Start of DATA SHOWN
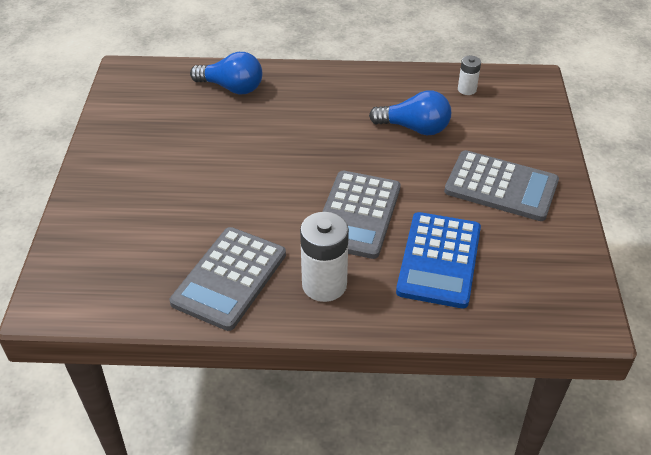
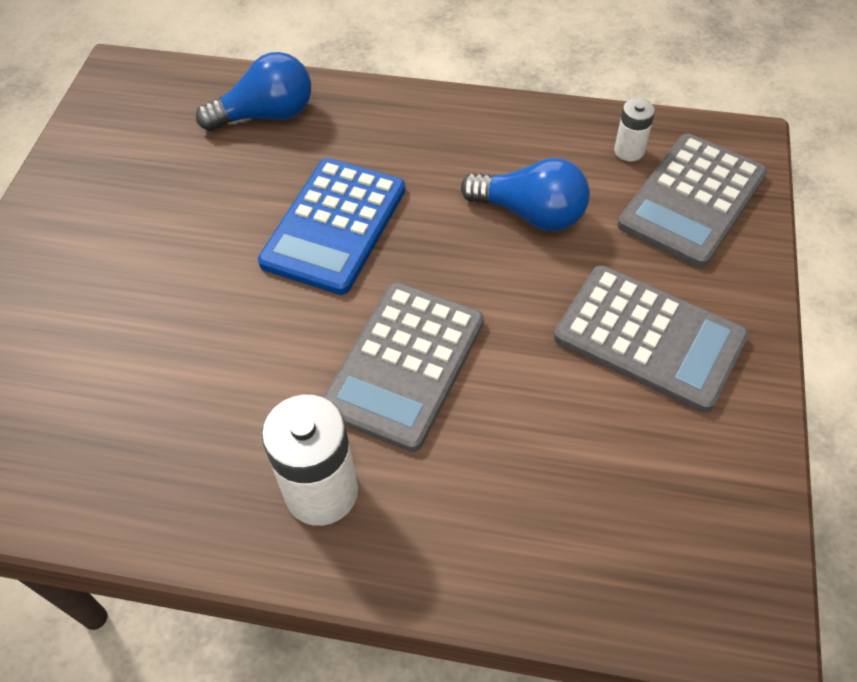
camera: 10 degrees right, 10 degrees up
(229, 278) = (176, 460): grey calculator -> grey calculator (692, 200)
(232, 88) = (266, 115): blue light bulb -> blue light bulb turned 45 degrees counterclockwise
(439, 260) = (518, 468): blue calculator -> blue calculator (334, 226)

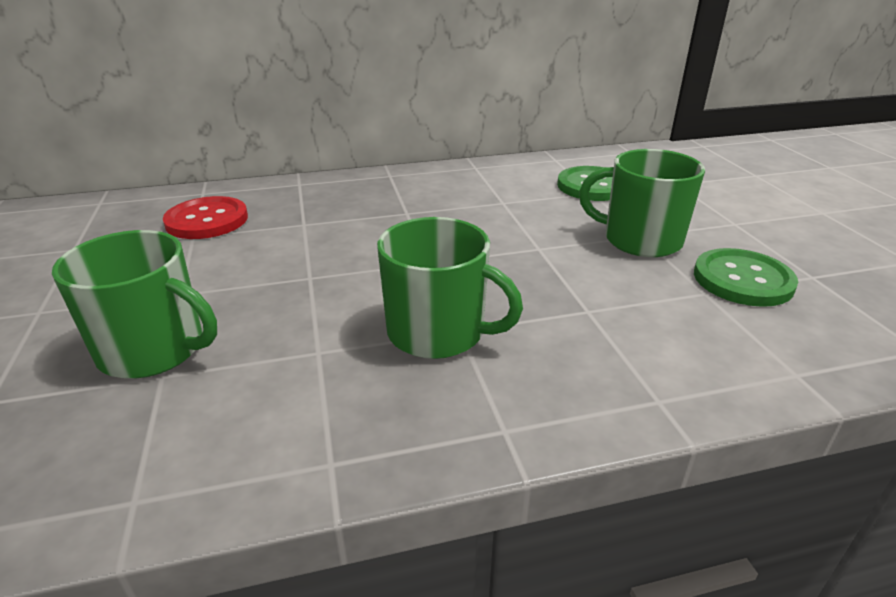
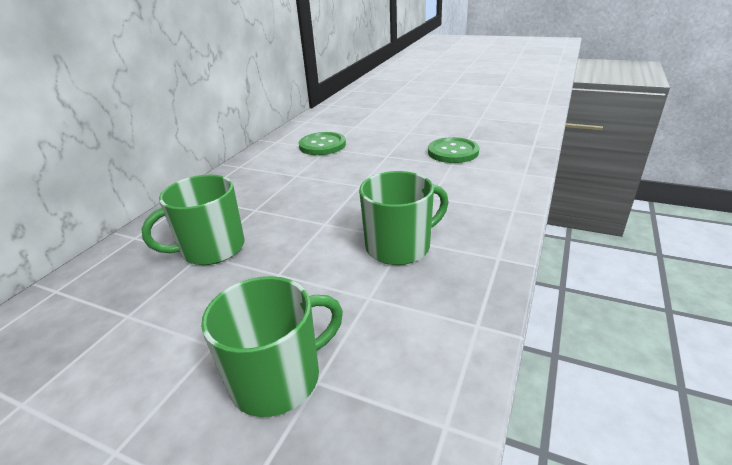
camera: 50 degrees left, 0 degrees up
(207, 220) = (113, 300): red button -> none
(640, 240) = (391, 157): green mug -> green mug (211, 249)

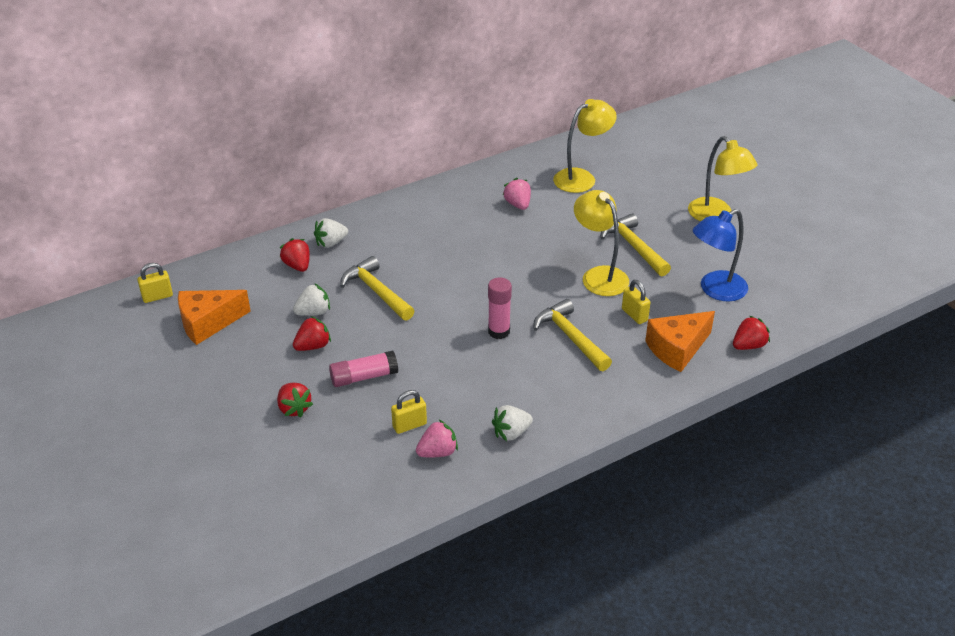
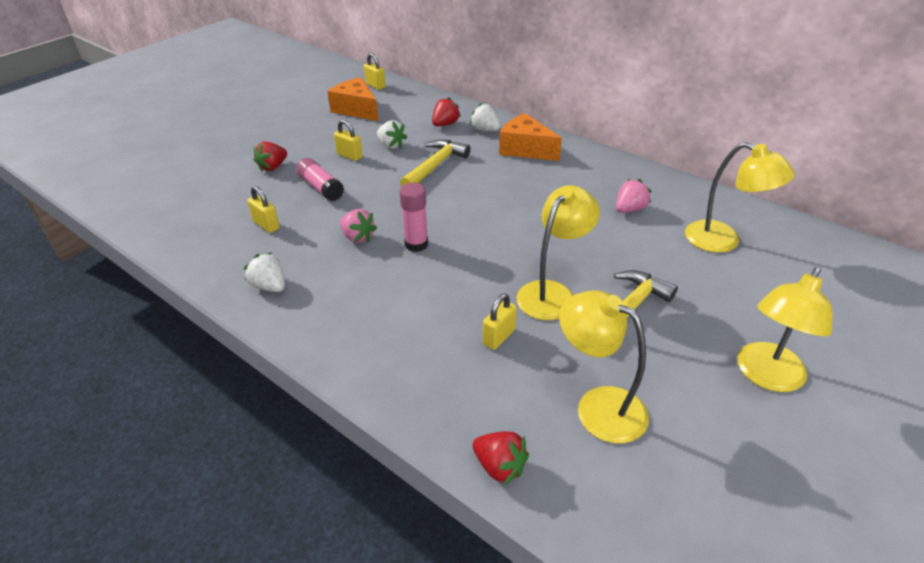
camera: 70 degrees right, 0 degrees up
(313, 346) = (349, 156): red strawberry -> yellow padlock
(437, 452) = (235, 248): pink strawberry -> pink strawberry (358, 237)
(570, 337) = (432, 294): yellow hammer -> none
(677, 349) = (455, 389): orange cheese -> orange cheese (525, 149)
(715, 290) = (598, 406): blue lamp -> yellow lamp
End of DATA SHOWN
Pick out, from the lines above, every one that contains the string "strawberry".

(313, 346) = (349, 156): red strawberry -> yellow padlock
(437, 452) = (235, 248): pink strawberry -> pink strawberry (358, 237)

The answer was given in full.